§ What you should do: Below are the records. Retype, exactly, the lines from the first through the line with "Someone rotated the portefeuille/jaune", and leave out the pictures.
Top of Information given
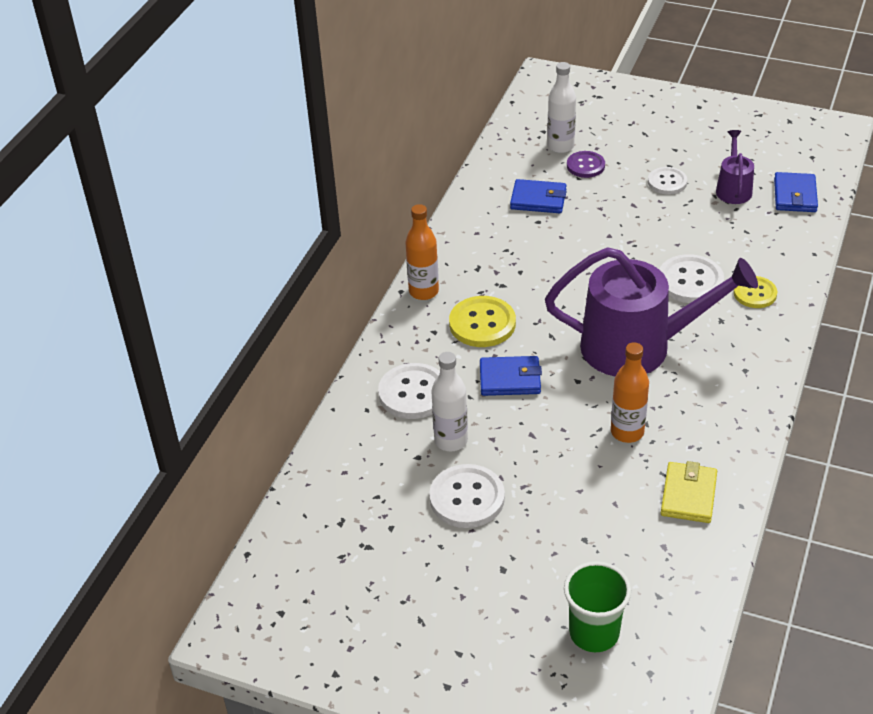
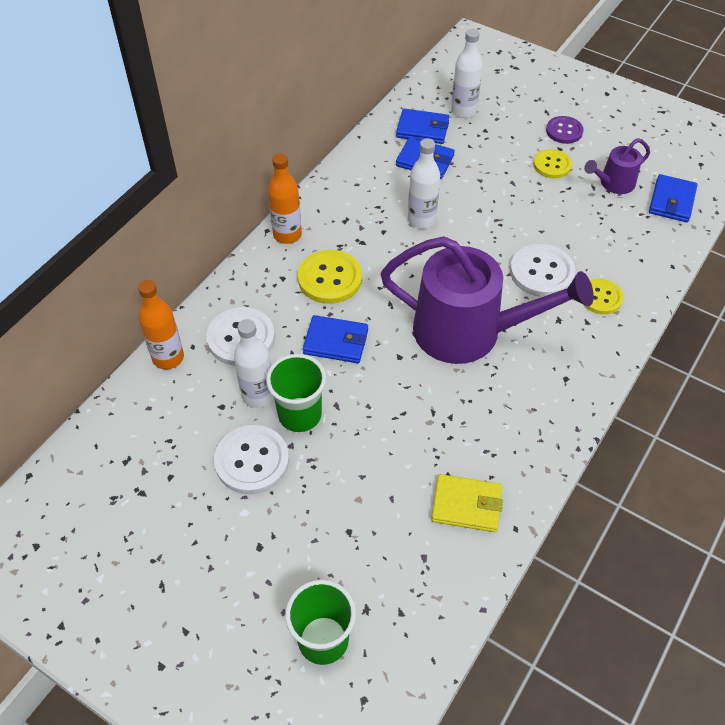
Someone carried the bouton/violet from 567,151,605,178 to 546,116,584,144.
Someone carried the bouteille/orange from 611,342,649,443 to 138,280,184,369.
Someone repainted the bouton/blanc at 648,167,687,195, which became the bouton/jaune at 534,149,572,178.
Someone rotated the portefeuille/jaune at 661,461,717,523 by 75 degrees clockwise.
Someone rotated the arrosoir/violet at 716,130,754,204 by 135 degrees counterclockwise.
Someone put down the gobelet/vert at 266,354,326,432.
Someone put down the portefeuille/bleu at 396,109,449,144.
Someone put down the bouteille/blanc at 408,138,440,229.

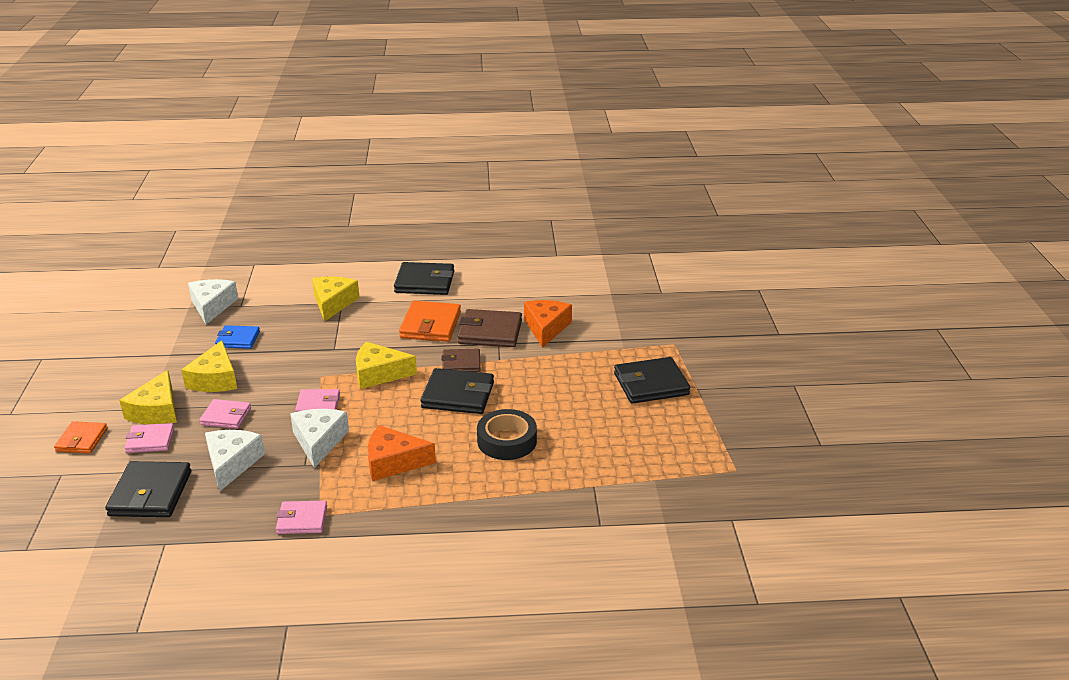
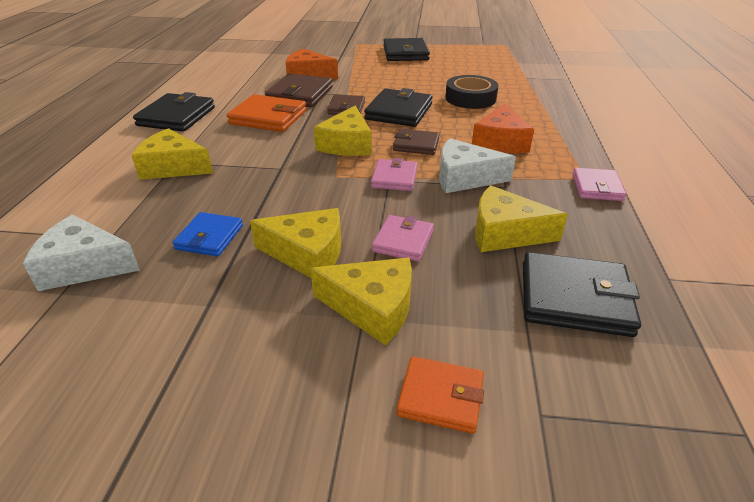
Someone took away the portefeuille/rose at 125,423,174,453.
Someone repainted the fromage/blanc at 205,430,265,492, which became the fromage/jaune at 475,185,568,252.
Someone put down the portefeuille/marron at 393,129,440,155.

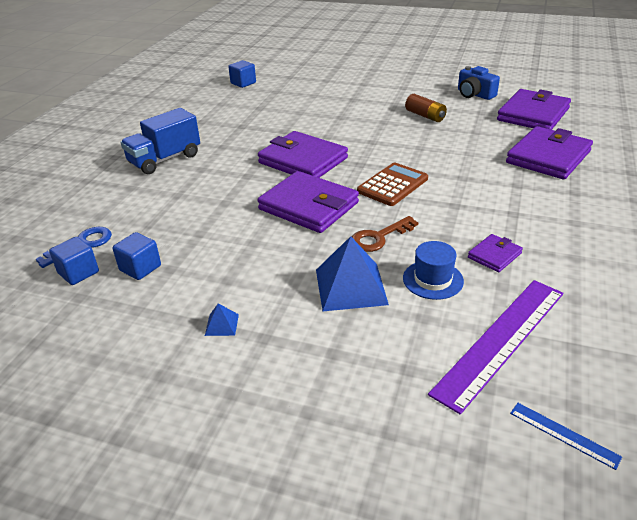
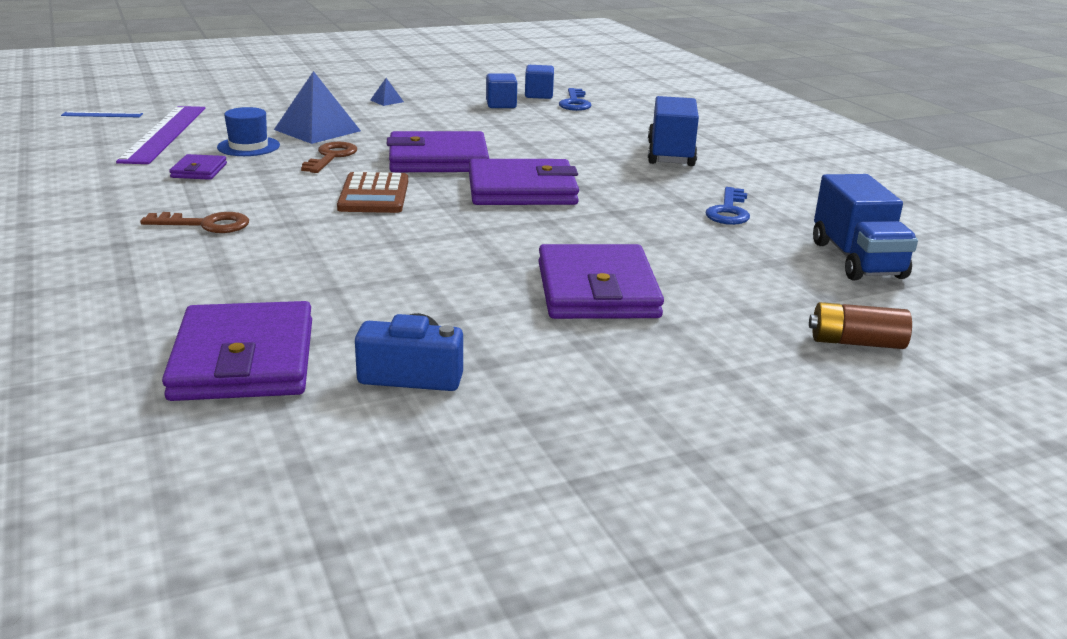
Someone swapped the cube/bleu at 229,60,256,88 for the camion/bleu at 813,174,918,280.
Someone carried the pile/marron from 405,94,447,122 to 809,302,912,349.
Someone carried the portefeuille/violet from 506,126,593,179 to 538,244,664,319.
Someone put down the clé/marron at 140,212,249,233.
Someone put down the clé/bleu at 706,187,750,225.

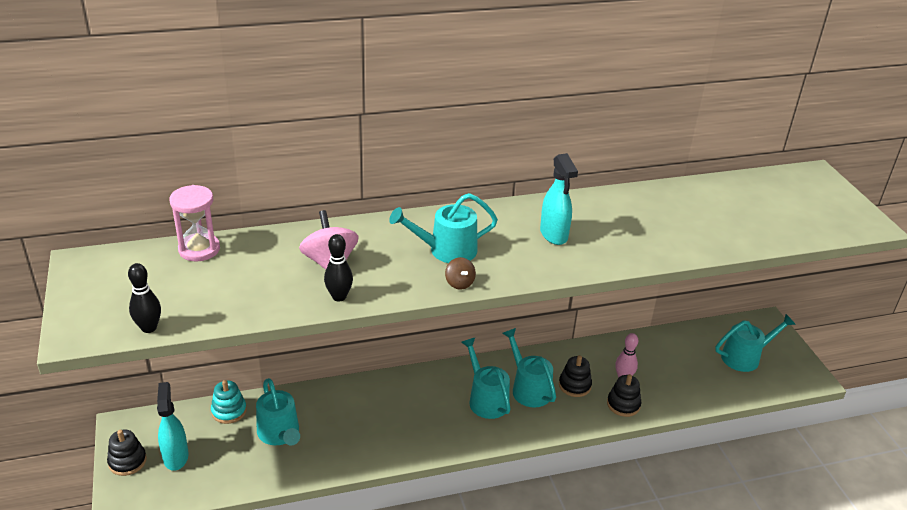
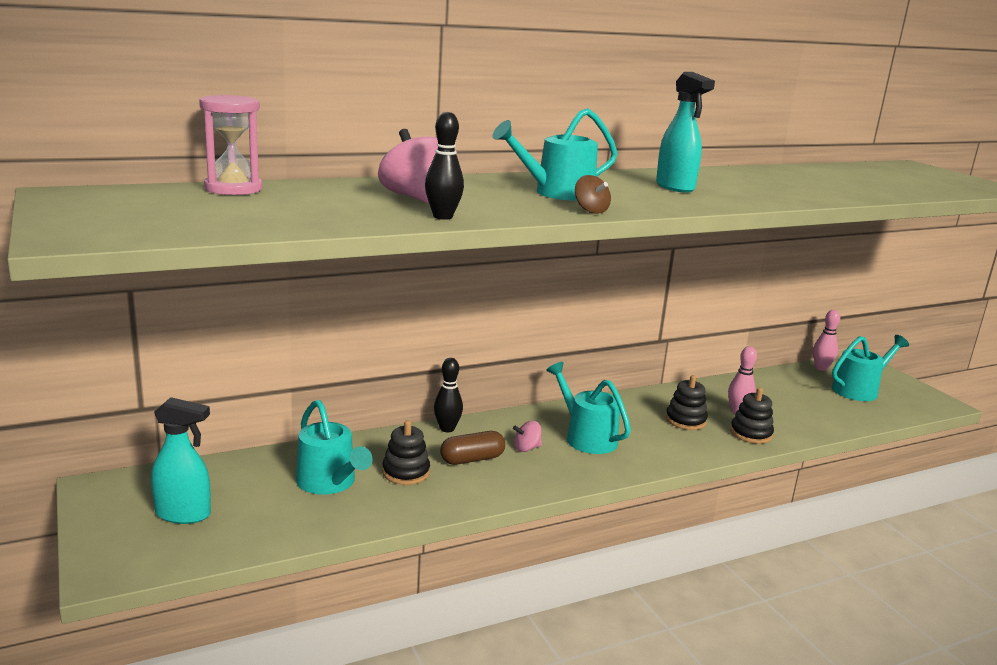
Someone carried the jouet à empiler/noir from 107,429,147,476 to 382,420,430,485.
Someone carried the quille/noir from 128,263,161,333 to 434,358,463,432.
Someone rotated the vaporisateur/turquoise at 157,382,189,471 by 120 degrees clockwise.
Someone took away the jouet à empiler/turquoise at 211,380,247,424.
Someone took away the arrosoir/turquoise at 502,328,556,408.
Someone put down the gélule/marron at 440,431,505,465.
Someone put down the toupie/rose at 513,421,542,452.
Someone put down the quille/rose at 813,310,840,371.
Bottom of Information given
§ Exercise answer:
Someone carried the bouton/violet from 567,151,605,178 to 546,116,584,144.
Someone carried the bouteille/orange from 611,342,649,443 to 138,280,184,369.
Someone repainted the bouton/blanc at 648,167,687,195, which became the bouton/jaune at 534,149,572,178.
Someone rotated the portefeuille/jaune at 661,461,717,523 by 75 degrees clockwise.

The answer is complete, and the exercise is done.